▶ _Exercise prompt_
Needed from the data below: every line from the one with "R105: 15k (AGND, SIG5) -> 56k (AGND, SIG5)" up to and including the one with "C5: 330nF (U2/OUT, ZOB)", repeated exactly and with nothing else.

(Saved entries)
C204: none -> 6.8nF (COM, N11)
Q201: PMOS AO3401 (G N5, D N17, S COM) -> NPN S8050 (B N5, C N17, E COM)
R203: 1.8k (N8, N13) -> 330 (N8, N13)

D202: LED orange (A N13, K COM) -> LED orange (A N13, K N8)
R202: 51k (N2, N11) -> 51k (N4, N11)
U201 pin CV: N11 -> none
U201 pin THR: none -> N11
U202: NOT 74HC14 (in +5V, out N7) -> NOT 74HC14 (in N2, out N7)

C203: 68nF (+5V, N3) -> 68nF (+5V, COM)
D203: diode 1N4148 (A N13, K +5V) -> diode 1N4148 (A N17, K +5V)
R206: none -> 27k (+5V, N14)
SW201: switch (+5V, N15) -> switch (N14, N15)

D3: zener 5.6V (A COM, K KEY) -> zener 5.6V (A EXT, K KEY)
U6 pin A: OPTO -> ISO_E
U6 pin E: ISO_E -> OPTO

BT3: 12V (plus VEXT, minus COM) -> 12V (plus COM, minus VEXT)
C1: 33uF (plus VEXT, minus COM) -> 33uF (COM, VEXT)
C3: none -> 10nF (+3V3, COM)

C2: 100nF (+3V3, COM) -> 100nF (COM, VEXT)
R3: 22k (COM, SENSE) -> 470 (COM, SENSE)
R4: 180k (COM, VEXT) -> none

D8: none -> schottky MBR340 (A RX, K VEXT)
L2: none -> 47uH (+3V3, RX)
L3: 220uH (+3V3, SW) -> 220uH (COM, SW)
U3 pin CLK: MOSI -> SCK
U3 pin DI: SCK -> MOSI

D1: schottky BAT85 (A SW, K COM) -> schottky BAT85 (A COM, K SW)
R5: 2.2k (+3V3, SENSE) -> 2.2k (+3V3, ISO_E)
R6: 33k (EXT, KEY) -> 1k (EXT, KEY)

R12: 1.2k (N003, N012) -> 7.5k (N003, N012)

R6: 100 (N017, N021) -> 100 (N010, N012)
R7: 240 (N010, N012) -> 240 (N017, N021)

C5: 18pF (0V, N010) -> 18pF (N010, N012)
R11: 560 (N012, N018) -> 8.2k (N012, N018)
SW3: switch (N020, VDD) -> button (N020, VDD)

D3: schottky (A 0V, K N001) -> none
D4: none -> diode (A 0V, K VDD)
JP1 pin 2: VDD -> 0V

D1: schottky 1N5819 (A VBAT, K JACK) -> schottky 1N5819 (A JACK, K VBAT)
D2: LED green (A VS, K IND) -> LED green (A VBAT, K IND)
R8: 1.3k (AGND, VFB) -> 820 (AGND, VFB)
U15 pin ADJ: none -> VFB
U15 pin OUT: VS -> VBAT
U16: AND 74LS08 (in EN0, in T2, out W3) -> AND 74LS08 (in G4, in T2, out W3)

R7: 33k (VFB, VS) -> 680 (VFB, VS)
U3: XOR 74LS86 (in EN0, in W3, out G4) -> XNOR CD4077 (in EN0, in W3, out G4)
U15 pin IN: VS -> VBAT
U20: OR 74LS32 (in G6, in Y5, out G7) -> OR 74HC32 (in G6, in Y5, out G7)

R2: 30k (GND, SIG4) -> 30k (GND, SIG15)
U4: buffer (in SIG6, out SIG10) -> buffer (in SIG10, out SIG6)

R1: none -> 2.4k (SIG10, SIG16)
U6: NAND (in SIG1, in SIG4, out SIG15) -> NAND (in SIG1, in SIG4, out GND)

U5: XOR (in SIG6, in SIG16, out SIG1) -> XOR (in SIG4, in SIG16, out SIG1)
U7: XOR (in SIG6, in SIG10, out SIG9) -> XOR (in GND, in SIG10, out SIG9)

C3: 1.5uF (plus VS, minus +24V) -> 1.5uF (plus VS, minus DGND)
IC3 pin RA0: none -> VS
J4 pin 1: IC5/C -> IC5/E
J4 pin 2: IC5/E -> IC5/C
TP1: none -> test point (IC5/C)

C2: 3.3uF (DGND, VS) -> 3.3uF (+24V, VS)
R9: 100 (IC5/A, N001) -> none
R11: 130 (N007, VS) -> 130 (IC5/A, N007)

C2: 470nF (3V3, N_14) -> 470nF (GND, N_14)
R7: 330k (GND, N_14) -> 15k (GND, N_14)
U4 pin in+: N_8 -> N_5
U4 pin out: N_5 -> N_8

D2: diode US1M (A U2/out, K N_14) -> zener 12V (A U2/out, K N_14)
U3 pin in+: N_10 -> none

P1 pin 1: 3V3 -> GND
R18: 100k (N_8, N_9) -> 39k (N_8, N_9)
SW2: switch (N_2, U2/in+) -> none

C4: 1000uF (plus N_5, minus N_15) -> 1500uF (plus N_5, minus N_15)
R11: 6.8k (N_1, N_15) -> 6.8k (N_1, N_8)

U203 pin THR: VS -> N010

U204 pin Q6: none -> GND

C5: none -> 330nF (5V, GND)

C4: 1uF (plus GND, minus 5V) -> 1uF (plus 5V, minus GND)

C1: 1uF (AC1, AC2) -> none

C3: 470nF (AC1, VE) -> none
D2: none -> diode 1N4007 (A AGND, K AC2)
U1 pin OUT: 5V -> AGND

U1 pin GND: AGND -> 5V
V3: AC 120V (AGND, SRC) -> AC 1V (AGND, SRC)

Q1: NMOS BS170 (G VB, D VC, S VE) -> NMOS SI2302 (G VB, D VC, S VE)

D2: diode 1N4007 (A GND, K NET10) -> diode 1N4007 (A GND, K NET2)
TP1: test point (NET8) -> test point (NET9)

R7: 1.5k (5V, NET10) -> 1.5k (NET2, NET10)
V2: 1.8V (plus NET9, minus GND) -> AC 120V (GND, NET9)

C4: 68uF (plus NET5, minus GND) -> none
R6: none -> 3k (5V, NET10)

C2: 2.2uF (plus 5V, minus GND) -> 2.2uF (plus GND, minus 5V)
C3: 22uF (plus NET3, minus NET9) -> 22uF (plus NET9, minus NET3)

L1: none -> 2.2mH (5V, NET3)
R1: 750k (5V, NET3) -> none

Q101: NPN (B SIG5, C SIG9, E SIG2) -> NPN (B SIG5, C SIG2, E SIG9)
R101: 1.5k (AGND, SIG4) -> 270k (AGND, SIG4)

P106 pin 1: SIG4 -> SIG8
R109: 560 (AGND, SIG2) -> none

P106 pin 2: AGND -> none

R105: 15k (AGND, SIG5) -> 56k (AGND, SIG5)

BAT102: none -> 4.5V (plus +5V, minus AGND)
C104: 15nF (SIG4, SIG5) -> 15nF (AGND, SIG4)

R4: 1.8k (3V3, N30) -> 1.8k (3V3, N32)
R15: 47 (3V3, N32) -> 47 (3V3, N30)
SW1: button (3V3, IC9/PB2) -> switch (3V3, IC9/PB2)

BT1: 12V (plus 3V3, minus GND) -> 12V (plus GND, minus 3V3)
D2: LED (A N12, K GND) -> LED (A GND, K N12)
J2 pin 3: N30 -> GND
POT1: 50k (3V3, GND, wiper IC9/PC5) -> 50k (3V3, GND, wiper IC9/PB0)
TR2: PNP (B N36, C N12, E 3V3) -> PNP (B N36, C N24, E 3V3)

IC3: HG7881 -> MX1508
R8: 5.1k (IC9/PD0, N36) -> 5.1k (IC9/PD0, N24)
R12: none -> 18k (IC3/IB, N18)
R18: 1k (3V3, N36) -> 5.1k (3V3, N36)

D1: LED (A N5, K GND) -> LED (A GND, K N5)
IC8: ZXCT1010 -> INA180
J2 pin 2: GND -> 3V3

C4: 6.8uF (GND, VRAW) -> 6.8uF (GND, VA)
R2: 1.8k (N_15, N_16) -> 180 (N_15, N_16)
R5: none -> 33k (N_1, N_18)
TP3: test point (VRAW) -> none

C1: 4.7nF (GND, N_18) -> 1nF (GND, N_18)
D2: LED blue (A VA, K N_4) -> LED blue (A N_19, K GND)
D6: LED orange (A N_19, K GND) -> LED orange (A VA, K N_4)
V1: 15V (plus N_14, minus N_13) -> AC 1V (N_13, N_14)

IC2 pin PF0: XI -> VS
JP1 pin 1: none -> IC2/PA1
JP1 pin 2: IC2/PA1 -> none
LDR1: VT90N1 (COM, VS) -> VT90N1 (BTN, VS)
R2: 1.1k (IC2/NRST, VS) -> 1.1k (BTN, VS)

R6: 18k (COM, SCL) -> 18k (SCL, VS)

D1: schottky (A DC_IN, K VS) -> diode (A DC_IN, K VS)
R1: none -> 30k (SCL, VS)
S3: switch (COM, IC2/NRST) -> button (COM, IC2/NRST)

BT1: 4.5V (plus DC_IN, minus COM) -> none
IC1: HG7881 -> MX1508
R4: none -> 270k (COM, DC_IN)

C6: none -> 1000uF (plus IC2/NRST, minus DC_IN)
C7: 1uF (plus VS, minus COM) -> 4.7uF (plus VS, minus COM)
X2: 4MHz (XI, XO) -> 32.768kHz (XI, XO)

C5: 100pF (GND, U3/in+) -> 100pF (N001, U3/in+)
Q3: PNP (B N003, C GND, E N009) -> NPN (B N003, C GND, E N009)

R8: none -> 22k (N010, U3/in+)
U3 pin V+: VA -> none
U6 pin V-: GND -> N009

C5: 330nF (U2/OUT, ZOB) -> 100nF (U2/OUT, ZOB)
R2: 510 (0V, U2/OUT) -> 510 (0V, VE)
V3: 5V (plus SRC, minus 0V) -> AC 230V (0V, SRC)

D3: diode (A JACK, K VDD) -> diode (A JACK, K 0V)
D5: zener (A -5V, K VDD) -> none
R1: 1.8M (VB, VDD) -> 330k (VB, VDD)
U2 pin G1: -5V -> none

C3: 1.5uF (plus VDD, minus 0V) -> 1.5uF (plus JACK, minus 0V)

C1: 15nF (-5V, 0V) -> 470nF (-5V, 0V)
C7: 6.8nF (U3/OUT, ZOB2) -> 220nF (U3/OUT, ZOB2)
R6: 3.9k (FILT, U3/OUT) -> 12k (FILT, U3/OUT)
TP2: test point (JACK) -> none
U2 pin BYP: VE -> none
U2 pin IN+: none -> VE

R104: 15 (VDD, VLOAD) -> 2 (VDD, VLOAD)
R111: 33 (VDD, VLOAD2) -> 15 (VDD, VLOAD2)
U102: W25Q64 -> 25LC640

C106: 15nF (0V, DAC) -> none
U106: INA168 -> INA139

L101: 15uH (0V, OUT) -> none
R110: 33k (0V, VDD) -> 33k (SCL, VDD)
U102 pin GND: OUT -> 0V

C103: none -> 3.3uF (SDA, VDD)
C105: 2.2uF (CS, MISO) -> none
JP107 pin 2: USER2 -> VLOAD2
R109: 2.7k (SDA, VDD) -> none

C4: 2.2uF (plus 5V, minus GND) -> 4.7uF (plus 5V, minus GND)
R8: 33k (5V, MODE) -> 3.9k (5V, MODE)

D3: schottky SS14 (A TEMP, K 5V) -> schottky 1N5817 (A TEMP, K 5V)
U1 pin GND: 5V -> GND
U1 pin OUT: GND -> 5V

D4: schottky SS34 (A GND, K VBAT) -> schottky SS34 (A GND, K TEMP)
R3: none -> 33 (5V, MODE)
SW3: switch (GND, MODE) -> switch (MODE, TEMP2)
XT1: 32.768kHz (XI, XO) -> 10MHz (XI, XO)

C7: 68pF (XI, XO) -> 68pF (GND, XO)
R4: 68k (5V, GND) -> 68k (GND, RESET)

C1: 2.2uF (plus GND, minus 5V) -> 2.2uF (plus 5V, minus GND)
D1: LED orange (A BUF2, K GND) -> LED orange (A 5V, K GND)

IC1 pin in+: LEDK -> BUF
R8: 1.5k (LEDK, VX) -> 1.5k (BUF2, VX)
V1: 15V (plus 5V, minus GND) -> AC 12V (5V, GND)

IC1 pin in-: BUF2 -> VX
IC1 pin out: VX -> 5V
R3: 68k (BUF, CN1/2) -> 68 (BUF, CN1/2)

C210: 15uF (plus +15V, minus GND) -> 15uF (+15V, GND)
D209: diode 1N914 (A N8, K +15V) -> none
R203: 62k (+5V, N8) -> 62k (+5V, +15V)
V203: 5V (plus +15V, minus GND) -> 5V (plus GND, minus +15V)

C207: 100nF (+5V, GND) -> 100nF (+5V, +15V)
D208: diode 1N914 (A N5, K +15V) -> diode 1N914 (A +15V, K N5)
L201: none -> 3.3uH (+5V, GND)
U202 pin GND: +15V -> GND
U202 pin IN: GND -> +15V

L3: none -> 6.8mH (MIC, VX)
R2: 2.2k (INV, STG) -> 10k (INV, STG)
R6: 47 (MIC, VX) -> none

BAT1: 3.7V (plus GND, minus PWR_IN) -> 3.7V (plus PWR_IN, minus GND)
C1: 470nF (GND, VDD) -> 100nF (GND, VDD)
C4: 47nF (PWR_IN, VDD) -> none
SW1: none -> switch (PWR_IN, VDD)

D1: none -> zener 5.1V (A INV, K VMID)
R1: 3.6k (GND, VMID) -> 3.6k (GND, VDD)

▶ _The completed task_
R105: 15k (AGND, SIG5) -> 56k (AGND, SIG5)

BAT102: none -> 4.5V (plus +5V, minus AGND)
C104: 15nF (SIG4, SIG5) -> 15nF (AGND, SIG4)

R4: 1.8k (3V3, N30) -> 1.8k (3V3, N32)
R15: 47 (3V3, N32) -> 47 (3V3, N30)
SW1: button (3V3, IC9/PB2) -> switch (3V3, IC9/PB2)

BT1: 12V (plus 3V3, minus GND) -> 12V (plus GND, minus 3V3)
D2: LED (A N12, K GND) -> LED (A GND, K N12)
J2 pin 3: N30 -> GND
POT1: 50k (3V3, GND, wiper IC9/PC5) -> 50k (3V3, GND, wiper IC9/PB0)
TR2: PNP (B N36, C N12, E 3V3) -> PNP (B N36, C N24, E 3V3)

IC3: HG7881 -> MX1508
R8: 5.1k (IC9/PD0, N36) -> 5.1k (IC9/PD0, N24)
R12: none -> 18k (IC3/IB, N18)
R18: 1k (3V3, N36) -> 5.1k (3V3, N36)

D1: LED (A N5, K GND) -> LED (A GND, K N5)
IC8: ZXCT1010 -> INA180
J2 pin 2: GND -> 3V3

C4: 6.8uF (GND, VRAW) -> 6.8uF (GND, VA)
R2: 1.8k (N_15, N_16) -> 180 (N_15, N_16)
R5: none -> 33k (N_1, N_18)
TP3: test point (VRAW) -> none

C1: 4.7nF (GND, N_18) -> 1nF (GND, N_18)
D2: LED blue (A VA, K N_4) -> LED blue (A N_19, K GND)
D6: LED orange (A N_19, K GND) -> LED orange (A VA, K N_4)
V1: 15V (plus N_14, minus N_13) -> AC 1V (N_13, N_14)

IC2 pin PF0: XI -> VS
JP1 pin 1: none -> IC2/PA1
JP1 pin 2: IC2/PA1 -> none
LDR1: VT90N1 (COM, VS) -> VT90N1 (BTN, VS)
R2: 1.1k (IC2/NRST, VS) -> 1.1k (BTN, VS)

R6: 18k (COM, SCL) -> 18k (SCL, VS)

D1: schottky (A DC_IN, K VS) -> diode (A DC_IN, K VS)
R1: none -> 30k (SCL, VS)
S3: switch (COM, IC2/NRST) -> button (COM, IC2/NRST)

BT1: 4.5V (plus DC_IN, minus COM) -> none
IC1: HG7881 -> MX1508
R4: none -> 270k (COM, DC_IN)

C6: none -> 1000uF (plus IC2/NRST, minus DC_IN)
C7: 1uF (plus VS, minus COM) -> 4.7uF (plus VS, minus COM)
X2: 4MHz (XI, XO) -> 32.768kHz (XI, XO)

C5: 100pF (GND, U3/in+) -> 100pF (N001, U3/in+)
Q3: PNP (B N003, C GND, E N009) -> NPN (B N003, C GND, E N009)

R8: none -> 22k (N010, U3/in+)
U3 pin V+: VA -> none
U6 pin V-: GND -> N009

C5: 330nF (U2/OUT, ZOB) -> 100nF (U2/OUT, ZOB)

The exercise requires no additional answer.